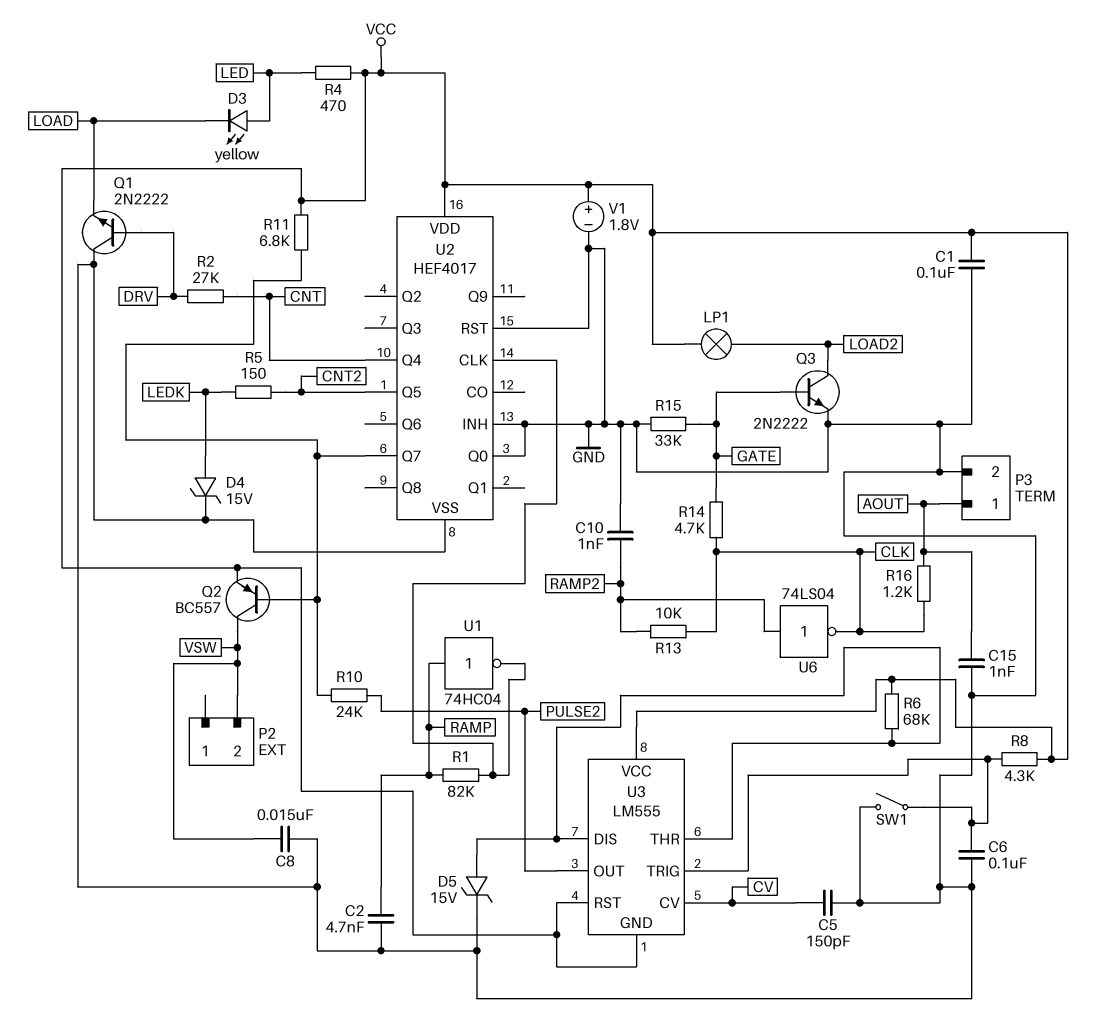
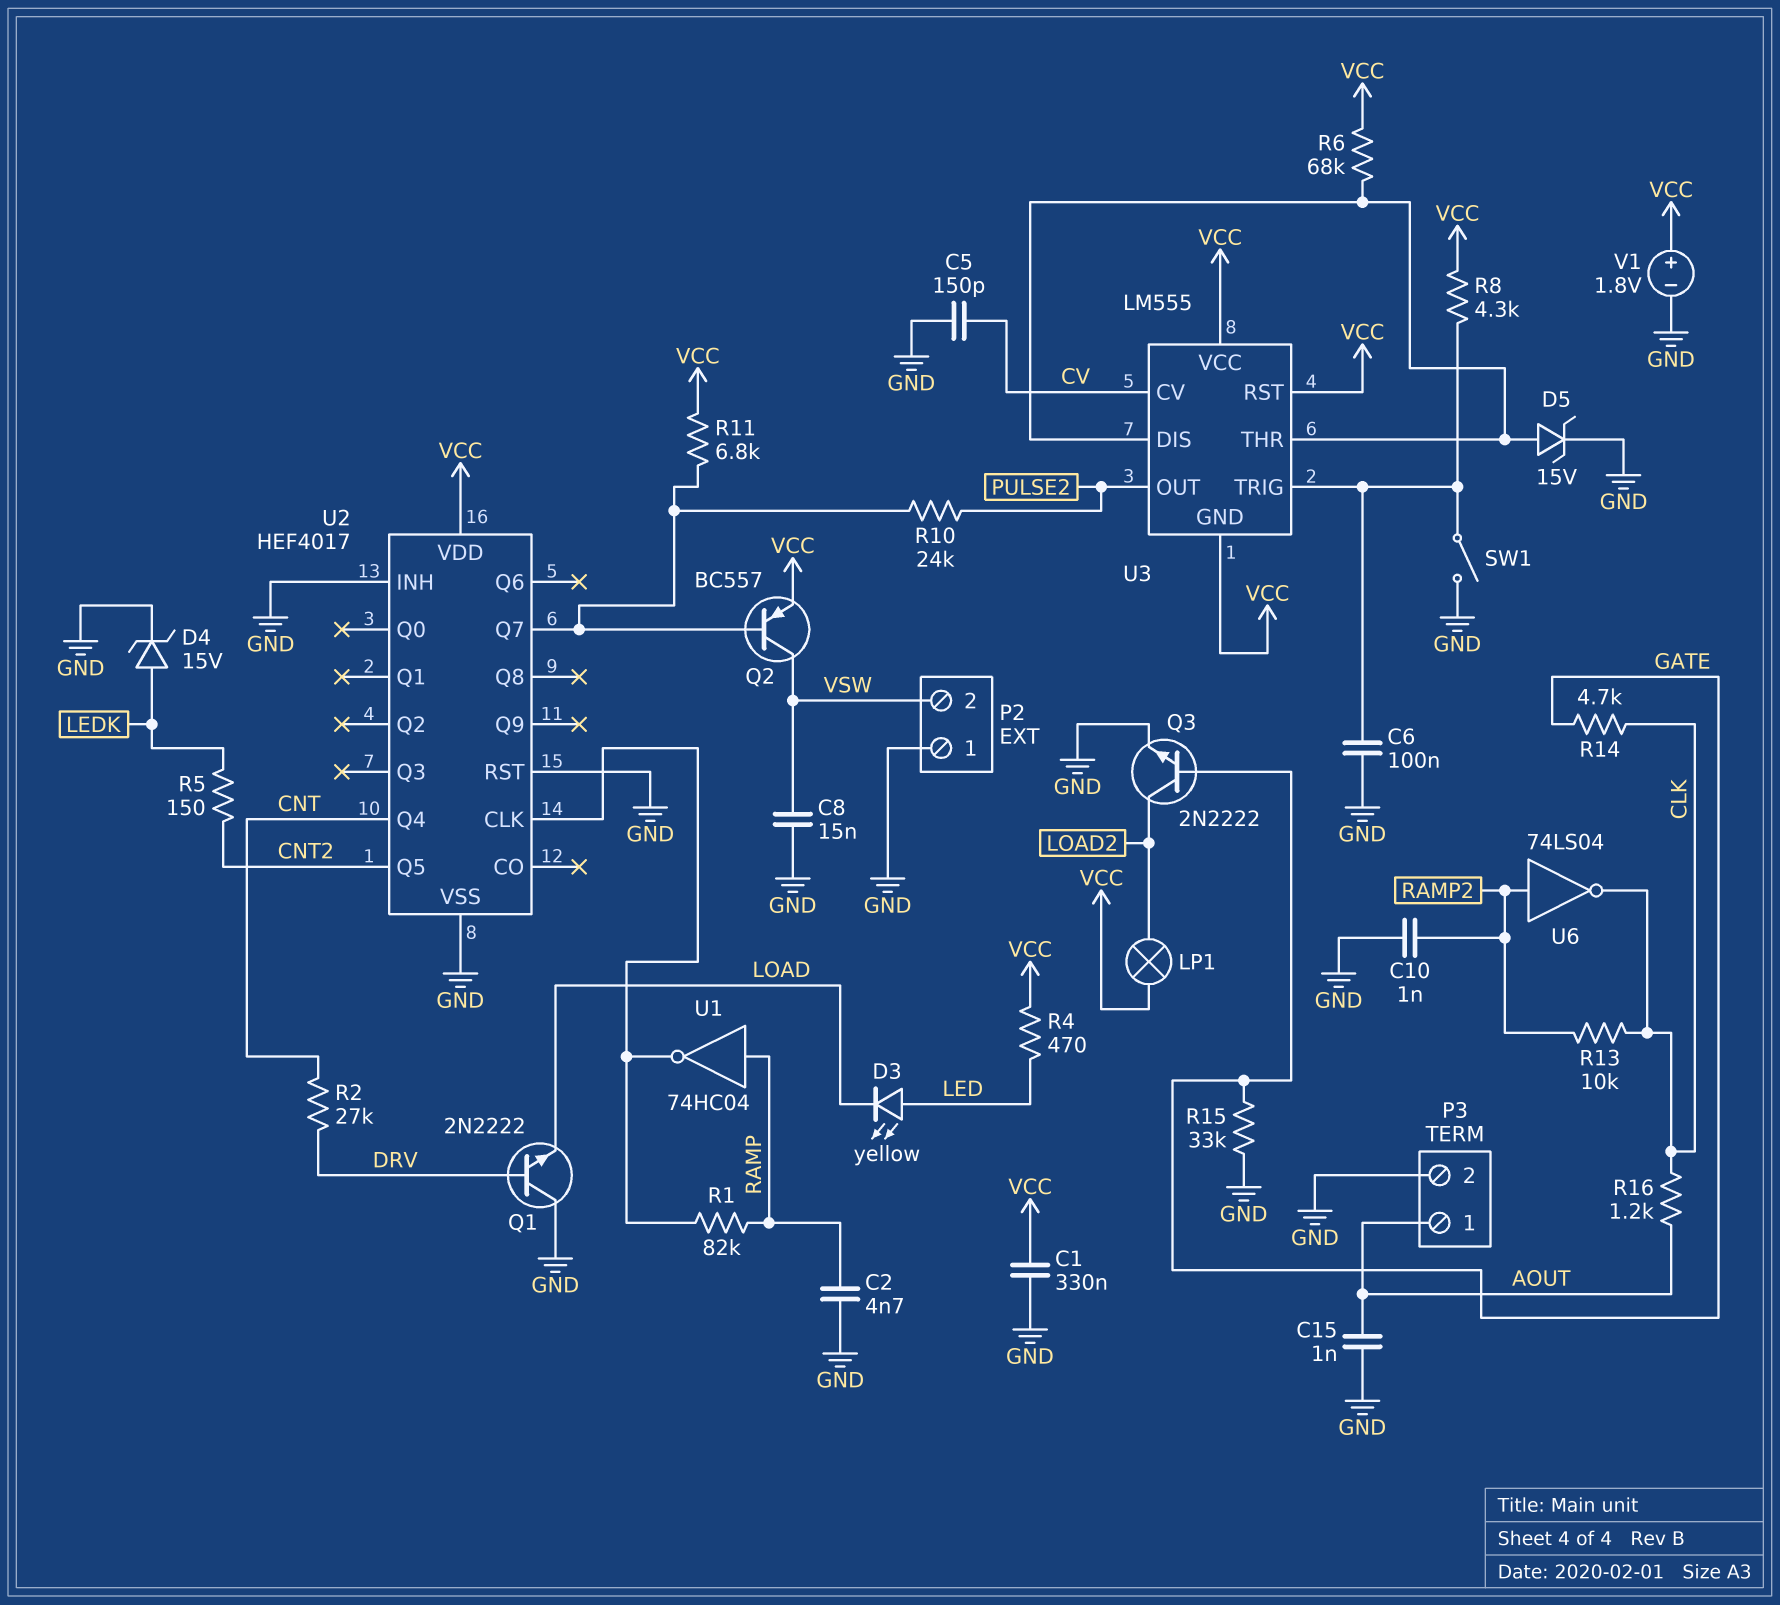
C1: 100nF (GND, VCC) -> 330nF (GND, VCC)
P2 pin 1: none -> GND
U2 pin Q0: GND -> none

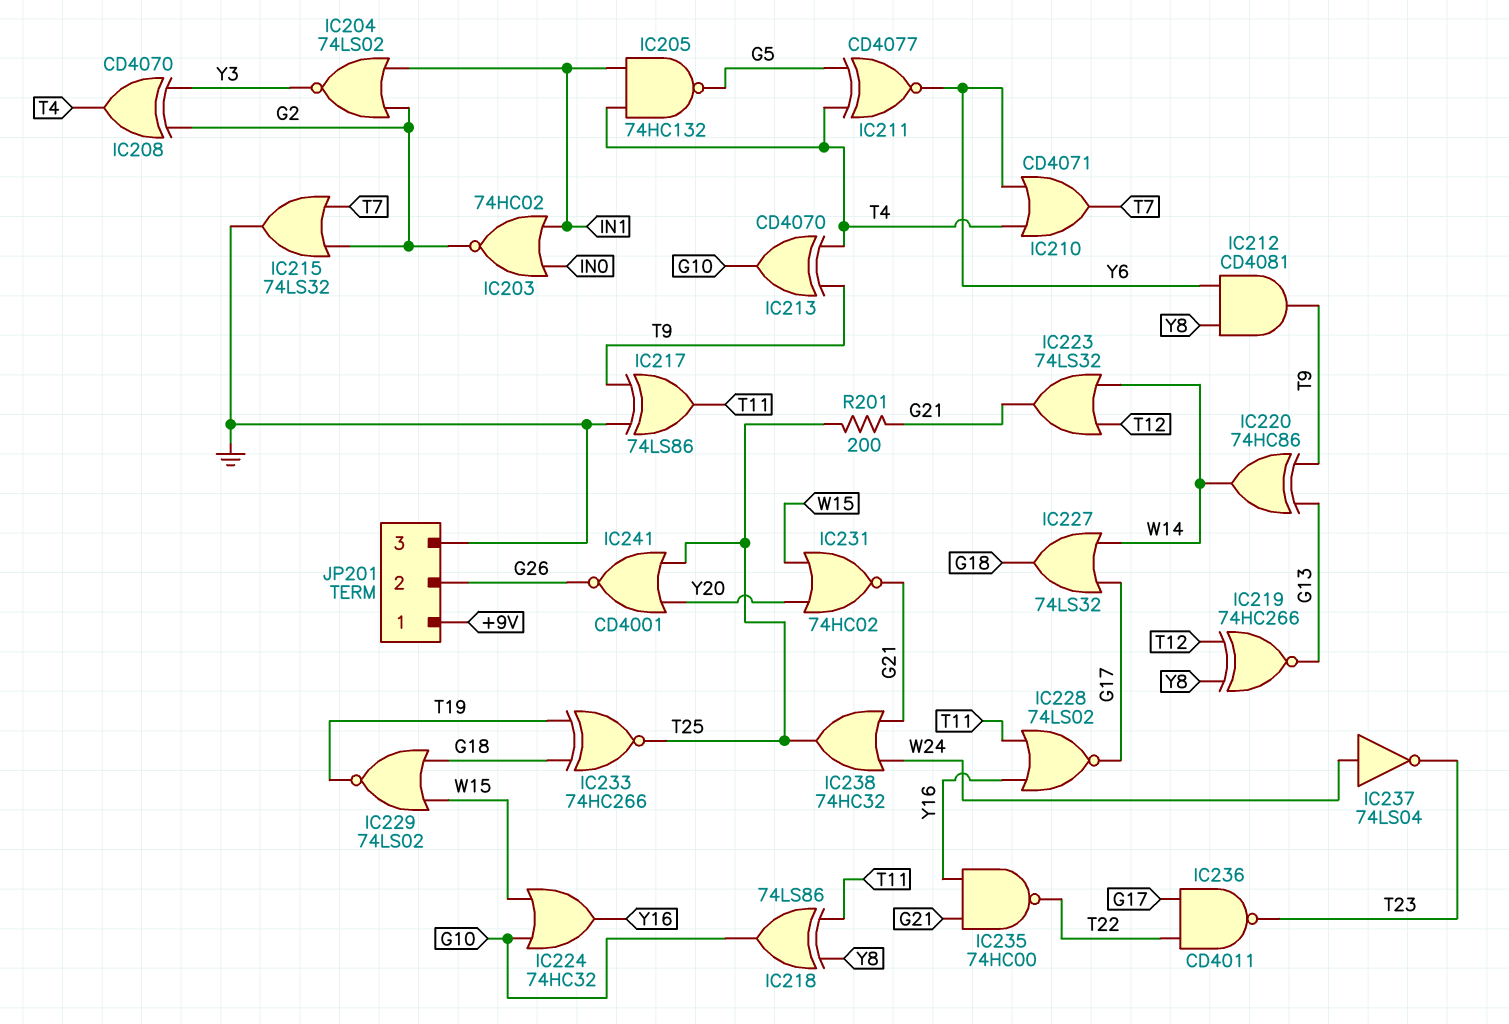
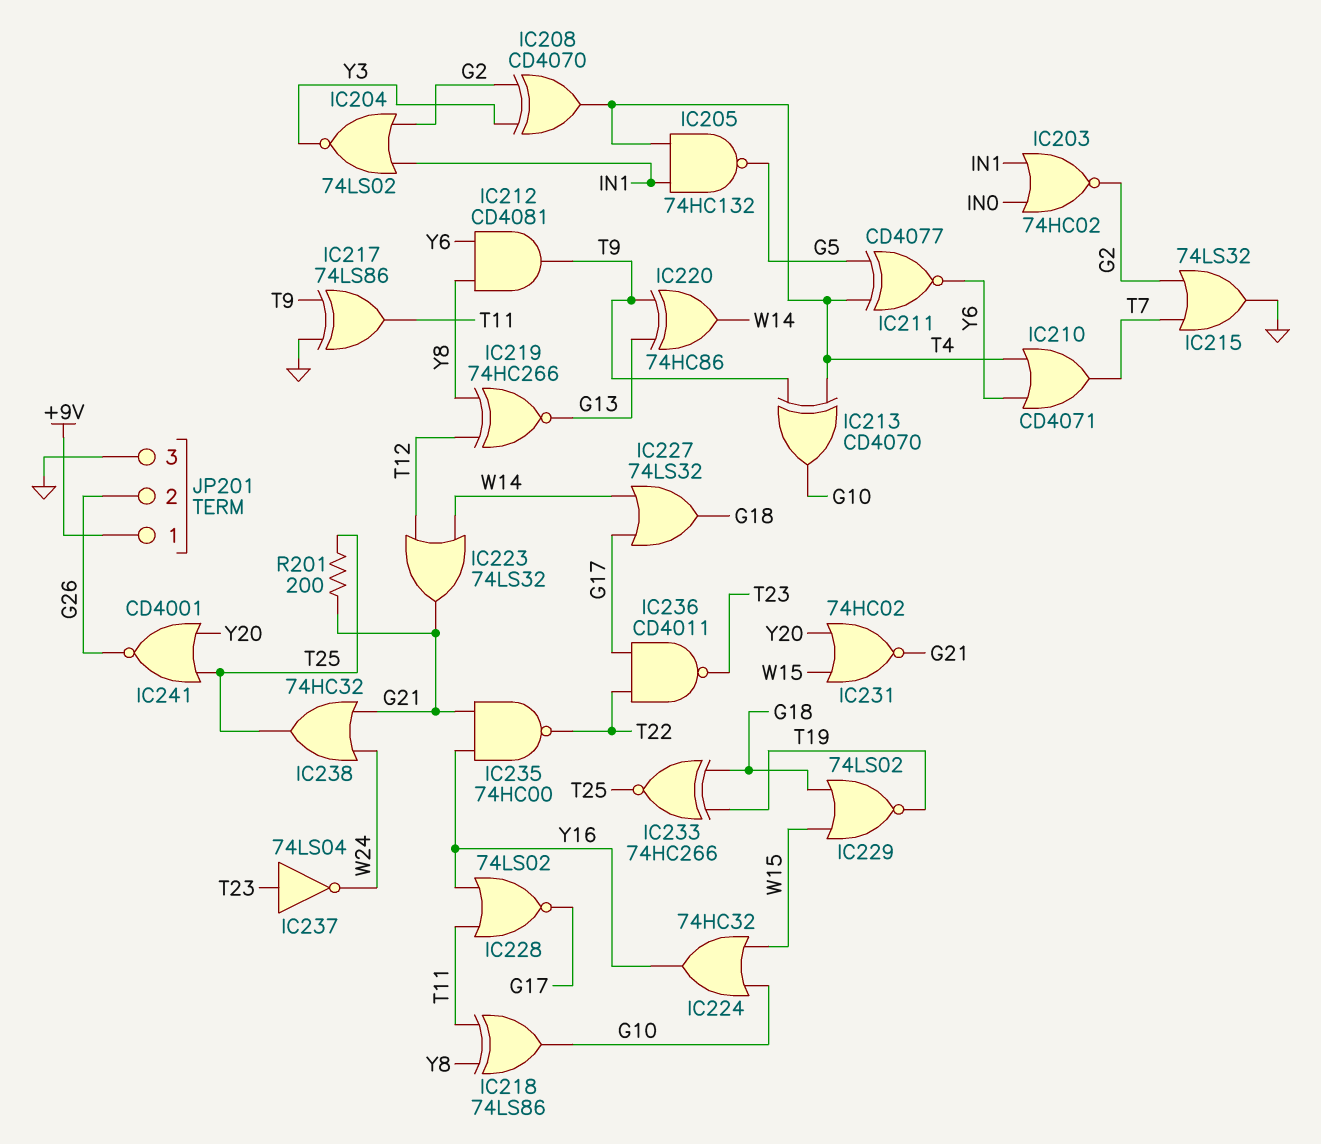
IC237: NOT 74LS04 (in W24, out T23) -> NOT 74LS04 (in T23, out W24)

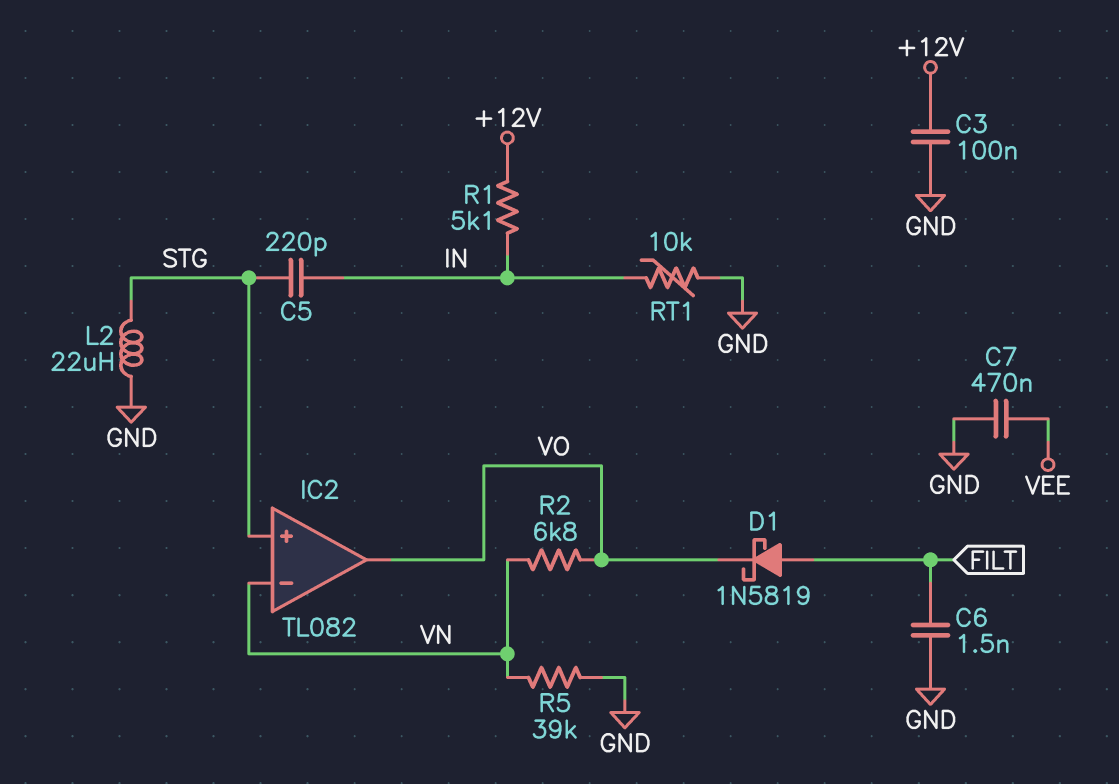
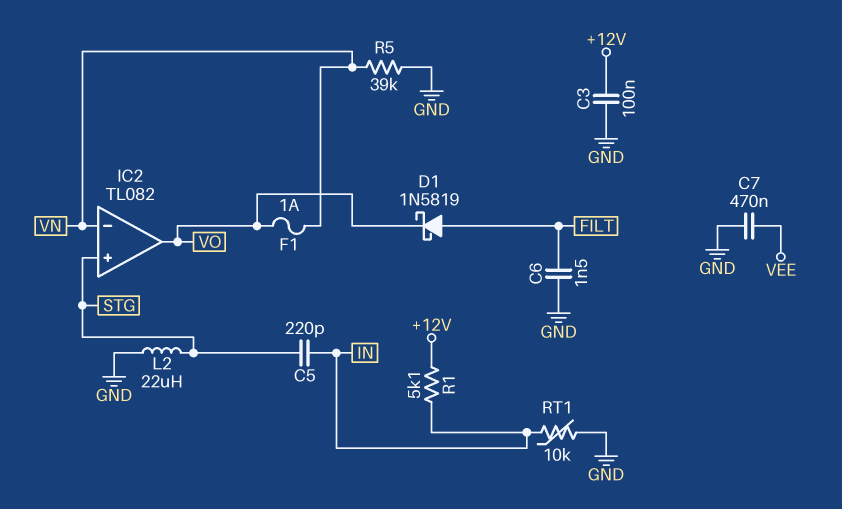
F1: none -> 1A (VN, VO)
R2: 6.8k (VN, VO) -> none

▶ Activity
Output a faithful copy of the data, with each picture left out.

▶ Exercise result
C1: 100nF (GND, VCC) -> 330nF (GND, VCC)
P2 pin 1: none -> GND
U2 pin Q0: GND -> none

IC237: NOT 74LS04 (in W24, out T23) -> NOT 74LS04 (in T23, out W24)

F1: none -> 1A (VN, VO)
R2: 6.8k (VN, VO) -> none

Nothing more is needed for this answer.